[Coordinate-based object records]
>>>

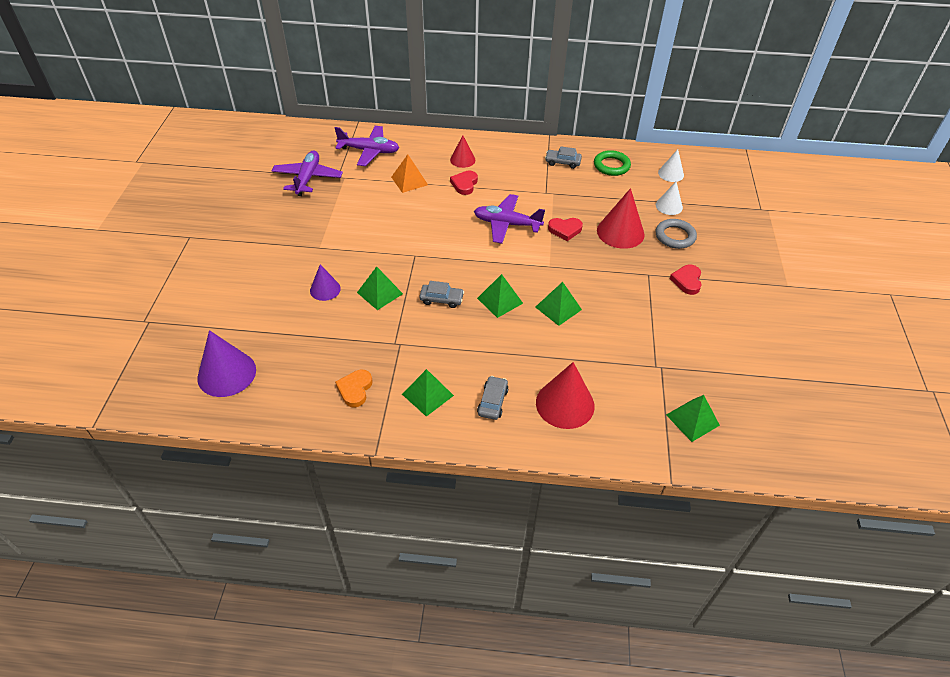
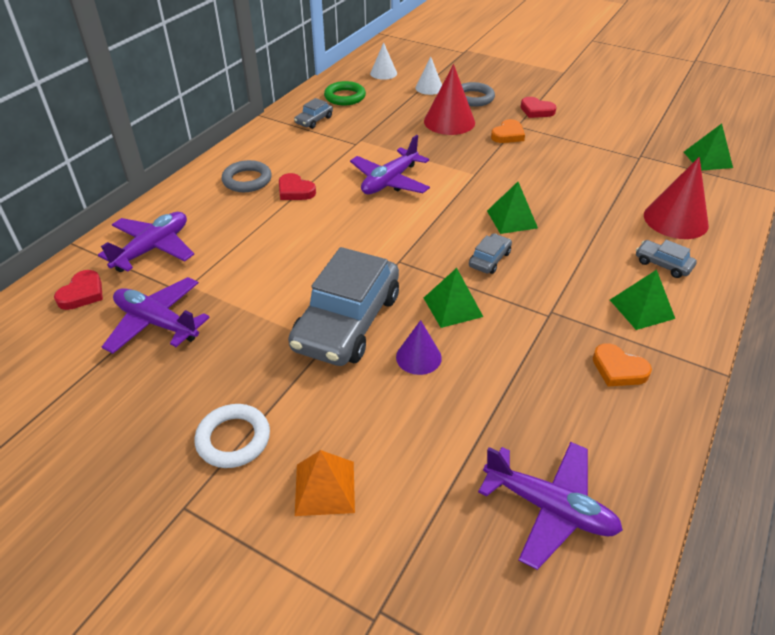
camera: 65 degrees left, 5 degrees down
purple cone [197,330,256,397] -> purple plane [478,442,623,570]
orange pyramid [391,154,428,193] -> orange pyramid moved to [295,450,355,516]
red cone [450,135,476,168] -> grey ring [221,160,272,192]
green pyramid [535,282,582,326] -> none
red heart [548,218,583,241] -> red heart moved to [54,270,103,310]
none -> white ring [194,404,270,468]
none -> grey car [288,247,399,366]
none -> orange heart [491,119,525,143]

<<<

• [TASK GOAL]
Give the entries again word for word, but skip the pictures.

• [WORKED SOLUTION]
camera: 65 degrees left, 5 degrees down
purple cone [197,330,256,397] -> purple plane [478,442,623,570]
orange pyramid [391,154,428,193] -> orange pyramid moved to [295,450,355,516]
red cone [450,135,476,168] -> grey ring [221,160,272,192]
green pyramid [535,282,582,326] -> none
red heart [548,218,583,241] -> red heart moved to [54,270,103,310]
none -> white ring [194,404,270,468]
none -> grey car [288,247,399,366]
none -> orange heart [491,119,525,143]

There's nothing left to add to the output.